* [WORK INSTRUCTION]
Extract all lines that hold "green" from the records below.

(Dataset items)
———

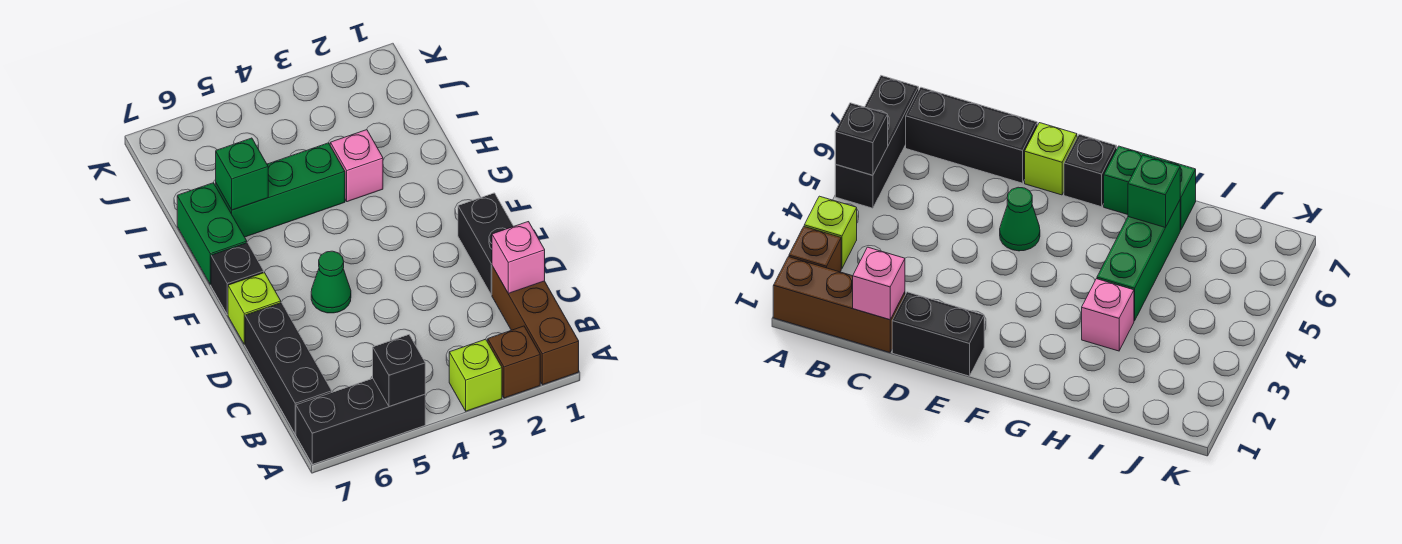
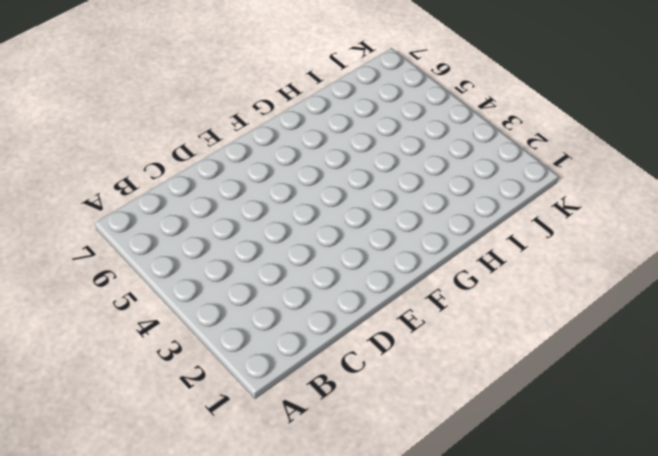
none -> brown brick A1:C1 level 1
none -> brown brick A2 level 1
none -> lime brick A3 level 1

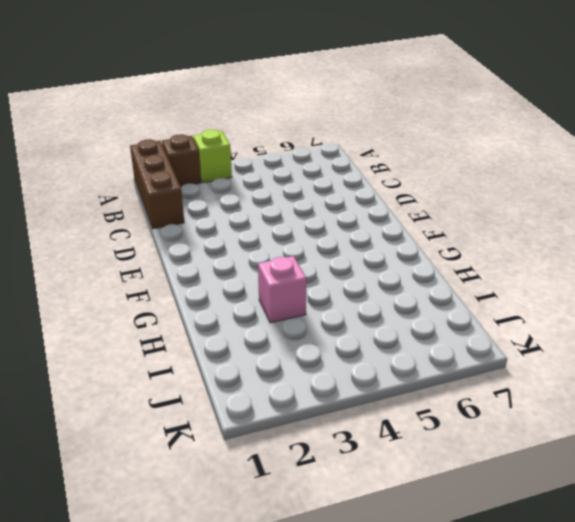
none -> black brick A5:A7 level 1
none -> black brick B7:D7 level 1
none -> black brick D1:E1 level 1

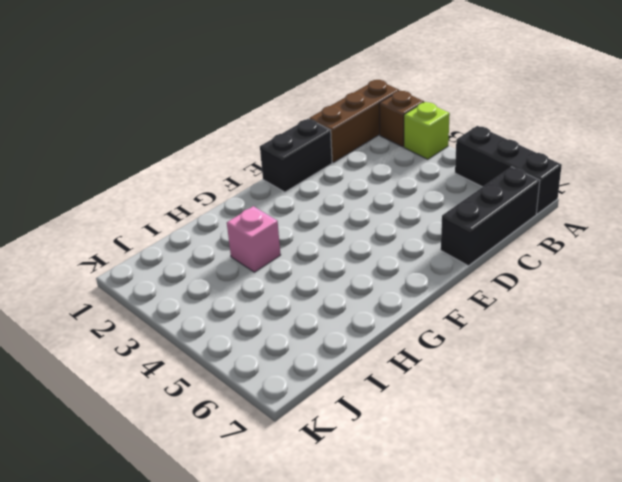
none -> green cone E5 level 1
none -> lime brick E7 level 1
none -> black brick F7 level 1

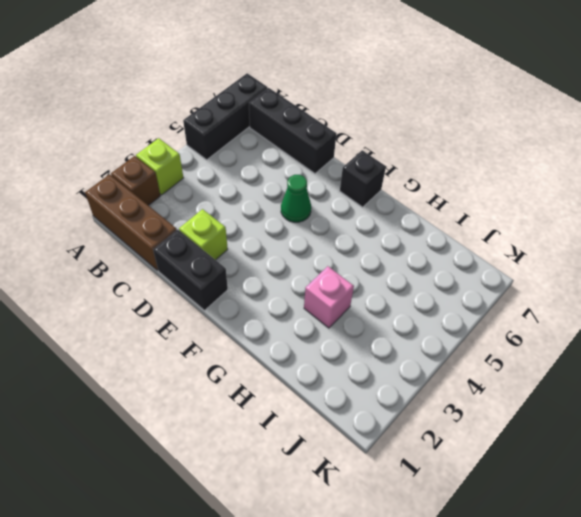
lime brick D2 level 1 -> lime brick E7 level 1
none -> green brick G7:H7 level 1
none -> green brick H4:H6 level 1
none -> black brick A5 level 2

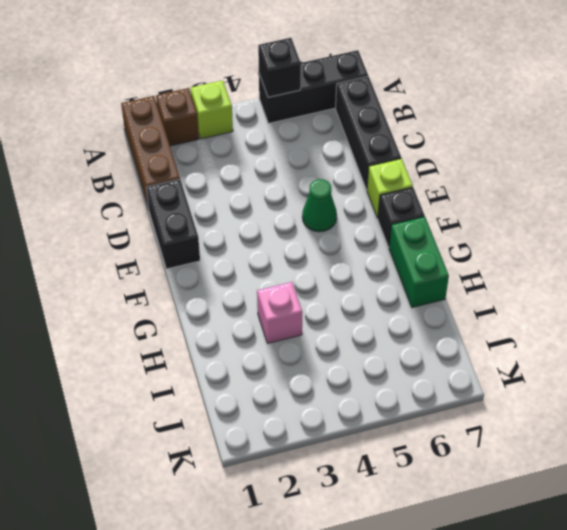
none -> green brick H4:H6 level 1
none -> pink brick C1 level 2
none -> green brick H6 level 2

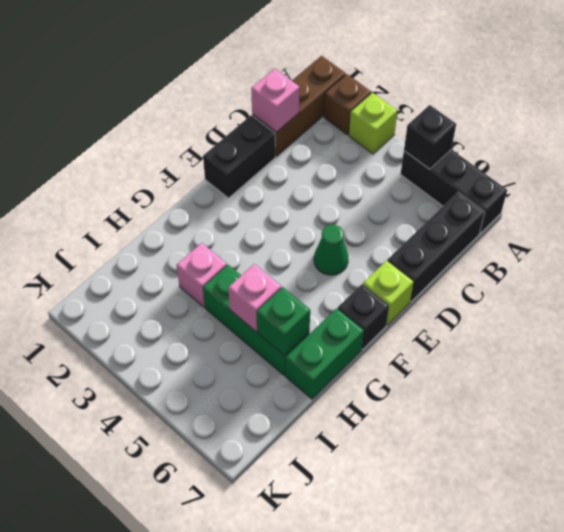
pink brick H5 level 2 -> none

———

* [ANSWER TO THIS TASK]
none -> green cone E5 level 1
none -> green brick G7:H7 level 1
none -> green brick H4:H6 level 1
none -> green brick H4:H6 level 1
none -> green brick H6 level 2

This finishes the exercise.